__WORK INSTRUCTIONS__. Reproduce exactly the span of lines that opens with the line containing "(639, 488) = (483, 369): white" and closes with the last line of the entries below.

------ AVAILABLE DATA ------

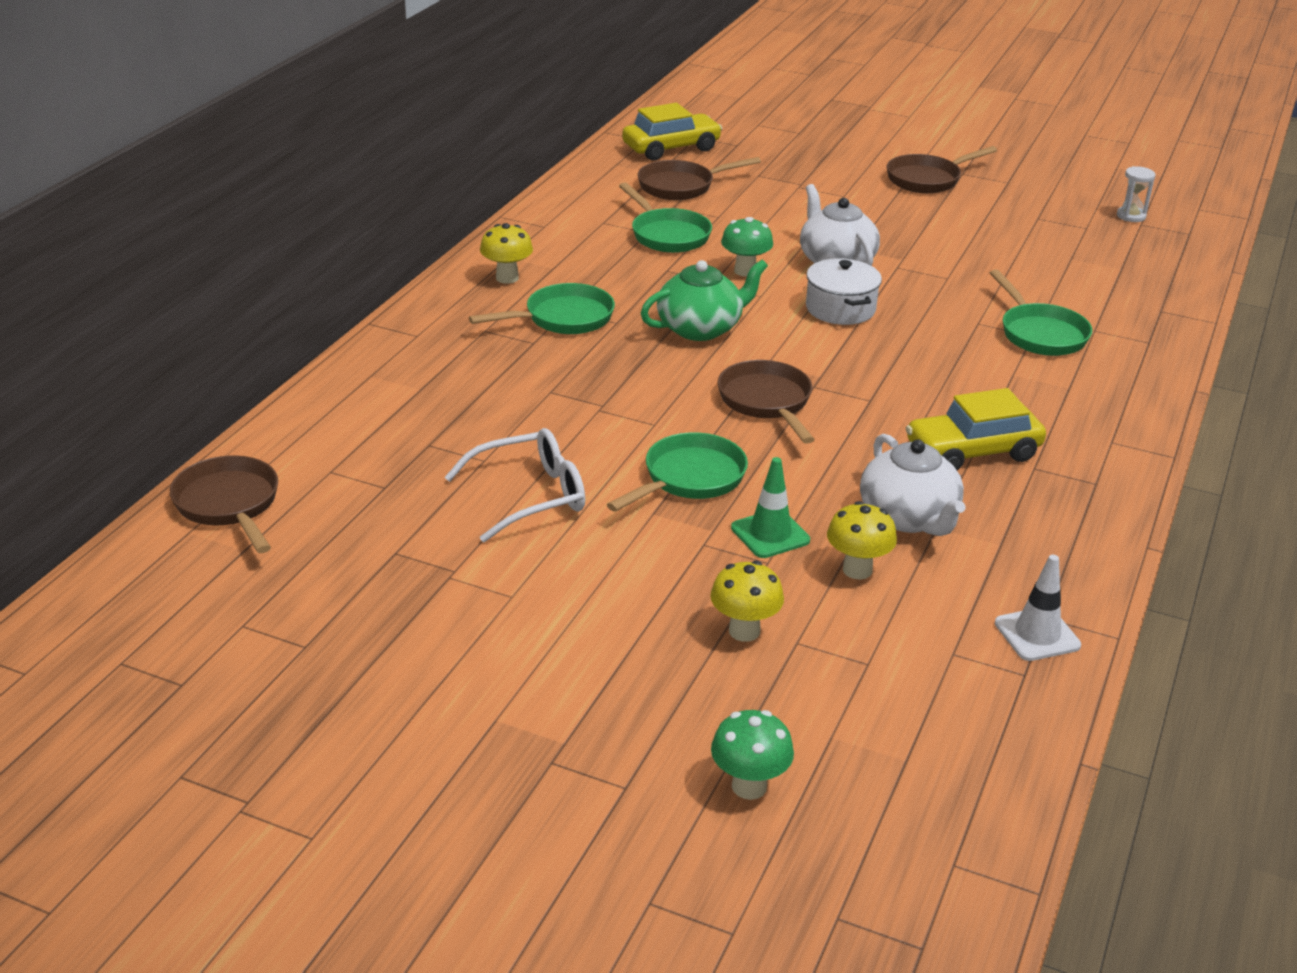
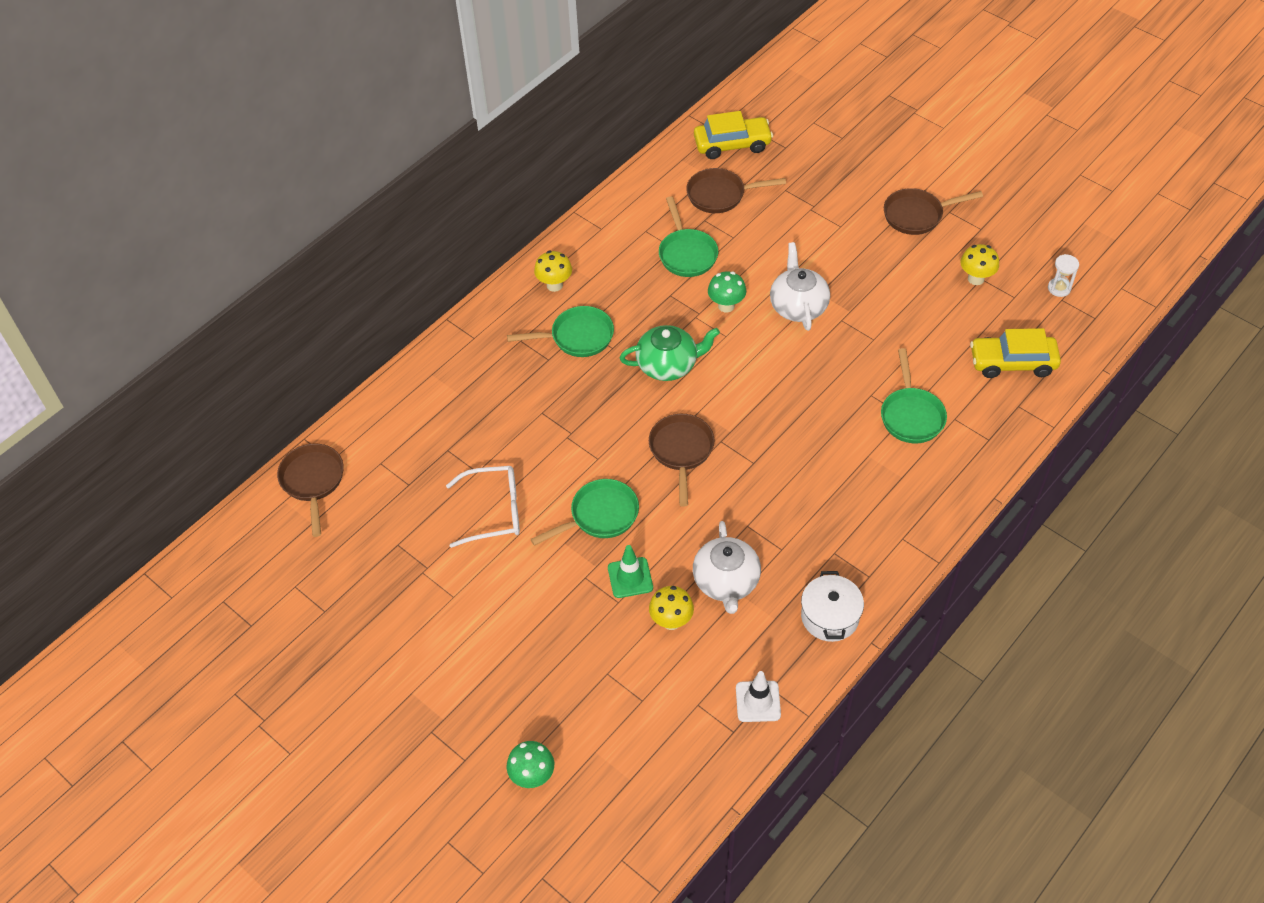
camera: 20 degrees right, 20 degrees up
(744, 631) = (579, 657): yellow mushroom -> yellow mushroom (976, 279)
(840, 309) = (777, 361): white pot -> white pot (830, 617)
(972, 452) = (799, 529): yellow car -> yellow car (1012, 363)

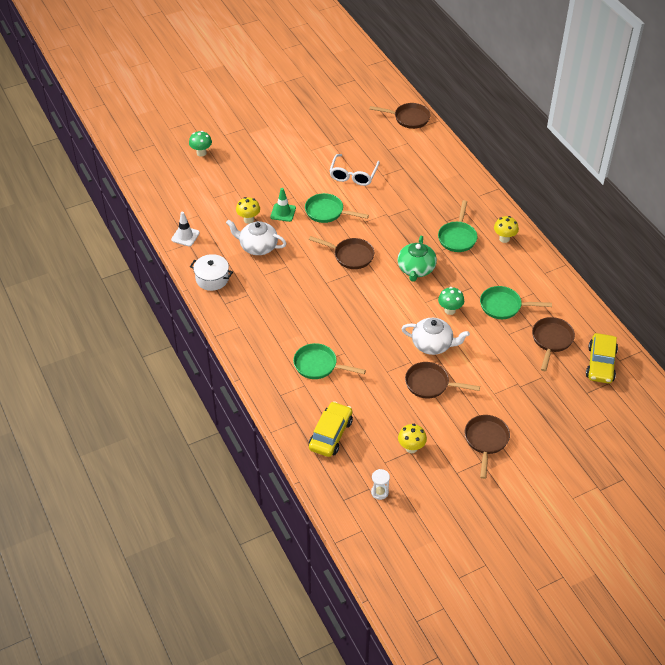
camera: 110 degrees right, 5 degrees down
(599, 516) = (327, 212): green pan -> green pan turned 120 degrees clockwise
(865, 289) = (430, 384): none -> brown pan

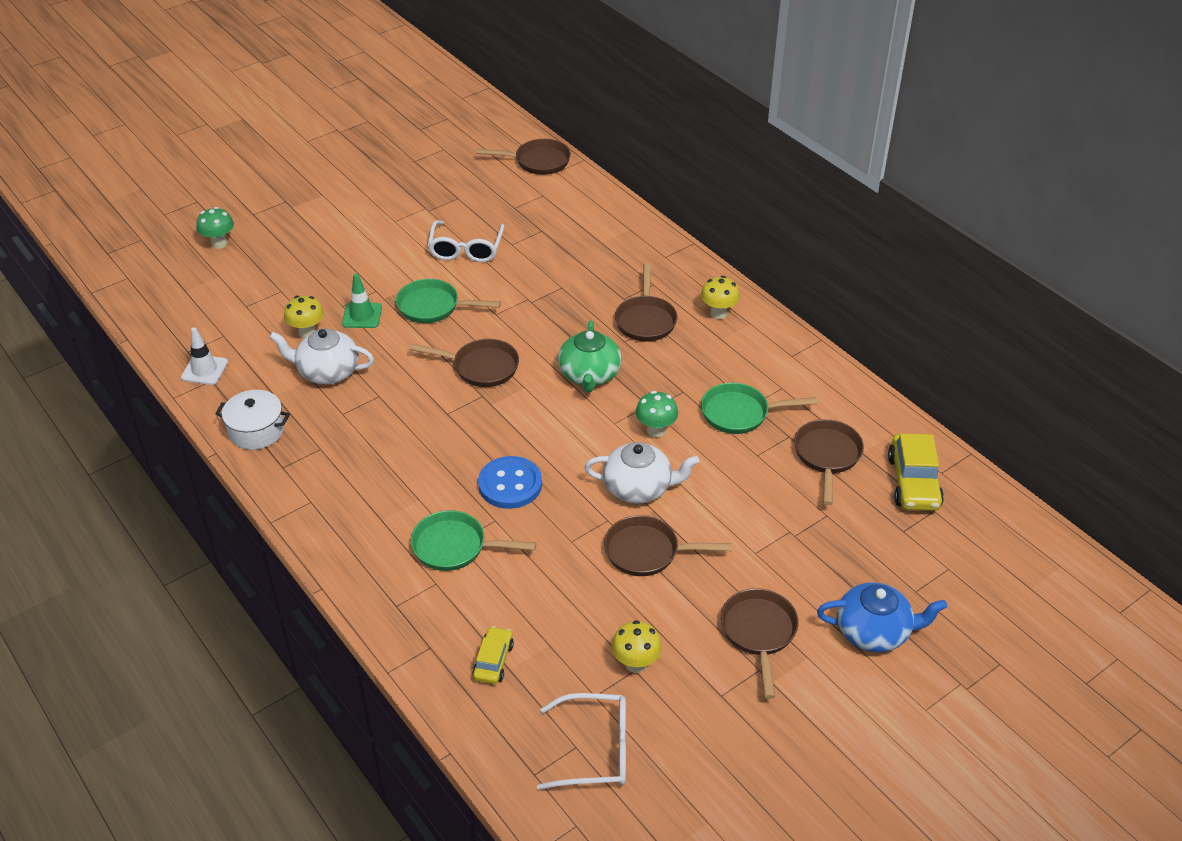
camera: 10 degrees left, 5 degrees down
(330, 434) = (493, 661): yellow car -> yellow car, size x0.59
(356, 332) = (510, 484): none -> blue button
(379, 492) = (595, 750): white hourglass -> white glasses
(457, 237) = (645, 320): green pan -> brown pan
(553, 450) = (874, 632): none -> blue teapot

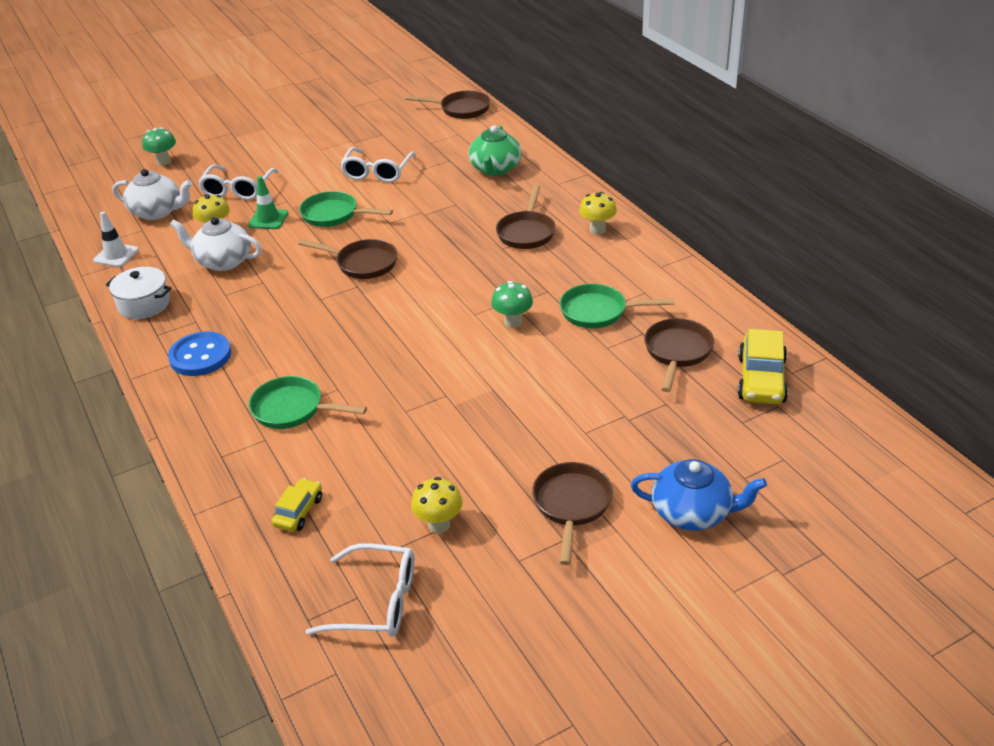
camera: 10 degrees right, 5 degrees down
(316, 278) = (238, 189): none -> white glasses
(510, 484) = (361, 360): blue button -> blue button (200, 356)
(589, 375) = (462, 274): green teapot -> green teapot (495, 169)
(639, 488) = (483, 369): white teapot -> white teapot (157, 212)
(647, 552) = (477, 425): brown pan -> none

------

__WRITTEN SOLUTION__.
(639, 488) = (483, 369): white teapot -> white teapot (157, 212)
(647, 552) = (477, 425): brown pan -> none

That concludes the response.